Task statement: Copy the material below word for word, from its first line through the line containing "Incorrect, textured beige".

Records for the task:

● ● ● ●

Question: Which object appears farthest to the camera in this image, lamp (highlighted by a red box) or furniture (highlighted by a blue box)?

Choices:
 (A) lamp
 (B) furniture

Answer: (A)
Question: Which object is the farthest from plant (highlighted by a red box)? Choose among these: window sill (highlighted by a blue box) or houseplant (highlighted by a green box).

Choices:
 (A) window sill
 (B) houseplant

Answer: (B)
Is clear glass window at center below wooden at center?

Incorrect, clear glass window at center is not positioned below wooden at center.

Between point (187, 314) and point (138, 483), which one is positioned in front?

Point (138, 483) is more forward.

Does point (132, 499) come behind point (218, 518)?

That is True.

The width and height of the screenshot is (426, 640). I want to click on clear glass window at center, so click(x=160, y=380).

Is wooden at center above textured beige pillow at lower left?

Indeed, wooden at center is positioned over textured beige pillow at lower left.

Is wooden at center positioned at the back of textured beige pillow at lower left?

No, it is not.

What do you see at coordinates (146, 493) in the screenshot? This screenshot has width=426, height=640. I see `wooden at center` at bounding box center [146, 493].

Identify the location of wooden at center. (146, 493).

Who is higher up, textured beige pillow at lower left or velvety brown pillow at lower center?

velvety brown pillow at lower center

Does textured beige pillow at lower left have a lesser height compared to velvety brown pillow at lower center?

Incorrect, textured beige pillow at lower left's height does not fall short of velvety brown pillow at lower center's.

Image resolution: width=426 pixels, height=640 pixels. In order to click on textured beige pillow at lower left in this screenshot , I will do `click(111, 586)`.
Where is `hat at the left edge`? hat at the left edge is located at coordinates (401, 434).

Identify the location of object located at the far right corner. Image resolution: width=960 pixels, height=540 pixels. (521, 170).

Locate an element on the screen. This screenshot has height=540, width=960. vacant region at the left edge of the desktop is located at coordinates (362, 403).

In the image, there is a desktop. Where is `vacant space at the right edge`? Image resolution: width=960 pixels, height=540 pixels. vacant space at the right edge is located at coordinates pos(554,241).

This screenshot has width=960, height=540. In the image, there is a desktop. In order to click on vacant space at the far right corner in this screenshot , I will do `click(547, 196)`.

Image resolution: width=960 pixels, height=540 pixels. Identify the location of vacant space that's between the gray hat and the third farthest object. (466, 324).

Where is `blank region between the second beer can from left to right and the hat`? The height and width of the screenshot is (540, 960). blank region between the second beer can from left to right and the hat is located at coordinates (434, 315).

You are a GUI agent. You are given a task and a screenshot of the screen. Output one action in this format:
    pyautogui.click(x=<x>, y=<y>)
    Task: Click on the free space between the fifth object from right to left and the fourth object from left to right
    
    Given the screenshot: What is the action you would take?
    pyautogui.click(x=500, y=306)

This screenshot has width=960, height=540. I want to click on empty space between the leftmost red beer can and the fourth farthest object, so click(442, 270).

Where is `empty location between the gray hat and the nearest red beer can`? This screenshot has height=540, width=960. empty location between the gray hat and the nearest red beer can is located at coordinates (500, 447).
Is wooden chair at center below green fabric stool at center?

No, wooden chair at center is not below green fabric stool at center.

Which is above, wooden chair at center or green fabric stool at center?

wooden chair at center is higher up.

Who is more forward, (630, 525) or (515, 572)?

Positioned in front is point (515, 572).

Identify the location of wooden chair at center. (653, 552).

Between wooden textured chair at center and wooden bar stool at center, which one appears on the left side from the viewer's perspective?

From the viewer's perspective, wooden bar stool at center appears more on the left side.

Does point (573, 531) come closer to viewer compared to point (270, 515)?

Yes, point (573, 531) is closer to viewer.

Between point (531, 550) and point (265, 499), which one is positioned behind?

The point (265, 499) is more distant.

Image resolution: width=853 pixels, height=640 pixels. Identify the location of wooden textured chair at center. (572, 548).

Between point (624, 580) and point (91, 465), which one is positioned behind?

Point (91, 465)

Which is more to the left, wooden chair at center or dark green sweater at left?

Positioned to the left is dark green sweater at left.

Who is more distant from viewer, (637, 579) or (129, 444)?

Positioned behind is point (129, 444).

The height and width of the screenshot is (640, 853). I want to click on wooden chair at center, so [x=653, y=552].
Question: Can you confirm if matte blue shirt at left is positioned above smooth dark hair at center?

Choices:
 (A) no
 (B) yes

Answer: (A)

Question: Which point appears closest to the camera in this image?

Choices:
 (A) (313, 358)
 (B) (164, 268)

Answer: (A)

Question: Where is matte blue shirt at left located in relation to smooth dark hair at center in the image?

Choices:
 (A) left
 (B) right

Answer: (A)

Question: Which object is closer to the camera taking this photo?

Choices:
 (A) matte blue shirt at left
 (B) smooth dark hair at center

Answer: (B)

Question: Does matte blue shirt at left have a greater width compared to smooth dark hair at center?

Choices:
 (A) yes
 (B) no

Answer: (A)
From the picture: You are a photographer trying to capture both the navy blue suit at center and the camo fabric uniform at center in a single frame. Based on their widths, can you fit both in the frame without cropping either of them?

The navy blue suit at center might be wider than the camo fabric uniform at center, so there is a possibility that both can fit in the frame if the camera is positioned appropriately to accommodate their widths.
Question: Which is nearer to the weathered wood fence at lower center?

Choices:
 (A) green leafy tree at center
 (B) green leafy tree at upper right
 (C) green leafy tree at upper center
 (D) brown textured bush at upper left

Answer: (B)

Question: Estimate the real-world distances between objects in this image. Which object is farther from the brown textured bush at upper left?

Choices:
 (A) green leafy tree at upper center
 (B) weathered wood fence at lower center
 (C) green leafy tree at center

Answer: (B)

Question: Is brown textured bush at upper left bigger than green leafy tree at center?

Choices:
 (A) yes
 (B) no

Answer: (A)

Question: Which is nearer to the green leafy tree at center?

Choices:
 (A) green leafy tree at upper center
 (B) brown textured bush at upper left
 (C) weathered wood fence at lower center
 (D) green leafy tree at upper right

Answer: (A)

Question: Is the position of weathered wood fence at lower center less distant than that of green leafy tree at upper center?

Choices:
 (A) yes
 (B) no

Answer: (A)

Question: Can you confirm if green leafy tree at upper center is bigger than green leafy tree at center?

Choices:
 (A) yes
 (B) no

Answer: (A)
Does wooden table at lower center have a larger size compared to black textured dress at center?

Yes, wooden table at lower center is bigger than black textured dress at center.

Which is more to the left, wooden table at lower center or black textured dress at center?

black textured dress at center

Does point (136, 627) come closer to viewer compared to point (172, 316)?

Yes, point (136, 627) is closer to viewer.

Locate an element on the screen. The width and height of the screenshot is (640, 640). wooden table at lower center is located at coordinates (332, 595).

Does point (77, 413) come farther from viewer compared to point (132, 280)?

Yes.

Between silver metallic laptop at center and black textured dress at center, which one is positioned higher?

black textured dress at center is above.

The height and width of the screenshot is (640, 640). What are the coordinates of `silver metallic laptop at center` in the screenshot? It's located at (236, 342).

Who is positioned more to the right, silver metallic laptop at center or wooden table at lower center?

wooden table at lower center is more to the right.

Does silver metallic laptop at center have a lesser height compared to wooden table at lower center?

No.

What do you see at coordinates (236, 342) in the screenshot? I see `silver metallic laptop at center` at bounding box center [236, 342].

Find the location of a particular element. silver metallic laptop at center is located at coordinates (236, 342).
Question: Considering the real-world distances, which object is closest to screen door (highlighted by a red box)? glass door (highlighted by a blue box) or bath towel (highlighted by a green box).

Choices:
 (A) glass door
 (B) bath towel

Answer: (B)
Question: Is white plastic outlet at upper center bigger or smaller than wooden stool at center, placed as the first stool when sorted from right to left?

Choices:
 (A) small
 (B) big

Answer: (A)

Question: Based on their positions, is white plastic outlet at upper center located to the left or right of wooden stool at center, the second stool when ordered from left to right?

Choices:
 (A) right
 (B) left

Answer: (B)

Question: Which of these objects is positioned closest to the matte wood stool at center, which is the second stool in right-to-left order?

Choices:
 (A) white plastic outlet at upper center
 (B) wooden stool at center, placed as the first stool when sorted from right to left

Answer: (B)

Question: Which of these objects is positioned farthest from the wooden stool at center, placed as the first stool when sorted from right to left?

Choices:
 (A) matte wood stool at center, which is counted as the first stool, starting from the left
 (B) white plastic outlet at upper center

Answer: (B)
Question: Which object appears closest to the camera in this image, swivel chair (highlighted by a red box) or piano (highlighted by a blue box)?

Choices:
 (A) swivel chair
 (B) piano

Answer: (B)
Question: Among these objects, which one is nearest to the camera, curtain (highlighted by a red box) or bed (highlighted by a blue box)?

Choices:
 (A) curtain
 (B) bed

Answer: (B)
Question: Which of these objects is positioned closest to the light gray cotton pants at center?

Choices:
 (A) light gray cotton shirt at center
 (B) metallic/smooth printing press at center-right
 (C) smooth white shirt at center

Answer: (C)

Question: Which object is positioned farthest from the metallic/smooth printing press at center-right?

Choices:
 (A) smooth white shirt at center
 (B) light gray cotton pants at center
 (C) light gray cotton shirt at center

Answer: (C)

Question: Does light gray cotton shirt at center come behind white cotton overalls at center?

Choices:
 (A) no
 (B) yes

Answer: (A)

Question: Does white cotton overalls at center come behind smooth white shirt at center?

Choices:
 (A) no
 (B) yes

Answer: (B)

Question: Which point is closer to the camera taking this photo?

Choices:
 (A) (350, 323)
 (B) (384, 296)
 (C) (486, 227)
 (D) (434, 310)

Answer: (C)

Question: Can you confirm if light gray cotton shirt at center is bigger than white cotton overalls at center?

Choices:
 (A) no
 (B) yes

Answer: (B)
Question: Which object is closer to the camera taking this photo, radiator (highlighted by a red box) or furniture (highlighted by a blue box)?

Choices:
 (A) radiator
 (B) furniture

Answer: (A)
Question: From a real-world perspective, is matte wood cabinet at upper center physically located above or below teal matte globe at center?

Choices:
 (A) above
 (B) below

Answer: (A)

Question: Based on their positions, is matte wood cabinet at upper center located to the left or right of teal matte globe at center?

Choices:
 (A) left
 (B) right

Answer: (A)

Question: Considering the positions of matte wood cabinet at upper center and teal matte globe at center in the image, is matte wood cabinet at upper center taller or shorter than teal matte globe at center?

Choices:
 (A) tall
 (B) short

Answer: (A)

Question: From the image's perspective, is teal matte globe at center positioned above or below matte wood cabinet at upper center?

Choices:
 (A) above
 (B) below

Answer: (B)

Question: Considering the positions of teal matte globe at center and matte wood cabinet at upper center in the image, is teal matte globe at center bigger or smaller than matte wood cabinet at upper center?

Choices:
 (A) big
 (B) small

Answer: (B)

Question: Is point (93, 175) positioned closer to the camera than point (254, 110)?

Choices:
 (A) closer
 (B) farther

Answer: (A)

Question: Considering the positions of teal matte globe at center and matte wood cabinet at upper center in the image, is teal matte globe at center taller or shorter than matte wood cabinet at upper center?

● ● ● ●

Answer in full:
Question: Which object appears farthest to the camera in this image, lamp (highlighted by a red box) or furniture (highlighted by a blue box)?

Choices:
 (A) lamp
 (B) furniture

Answer: (A)
Question: Which object is the farthest from plant (highlighted by a red box)? Choose among these: window sill (highlighted by a blue box) or houseplant (highlighted by a green box).

Choices:
 (A) window sill
 (B) houseplant

Answer: (B)
Is clear glass window at center below wooden at center?

Incorrect, clear glass window at center is not positioned below wooden at center.

Between point (187, 314) and point (138, 483), which one is positioned in front?

Point (138, 483) is more forward.

Does point (132, 499) come behind point (218, 518)?

That is True.

The width and height of the screenshot is (426, 640). I want to click on clear glass window at center, so click(x=160, y=380).

Is wooden at center above textured beige pillow at lower left?

Indeed, wooden at center is positioned over textured beige pillow at lower left.

Is wooden at center positioned at the back of textured beige pillow at lower left?

No, it is not.

What do you see at coordinates (146, 493) in the screenshot? This screenshot has width=426, height=640. I see `wooden at center` at bounding box center [146, 493].

Identify the location of wooden at center. (146, 493).

Who is higher up, textured beige pillow at lower left or velvety brown pillow at lower center?

velvety brown pillow at lower center

Does textured beige pillow at lower left have a lesser height compared to velvety brown pillow at lower center?

Incorrect, textured beige pillow at lower left's height does not fall short of velvety brown pillow at lower center's.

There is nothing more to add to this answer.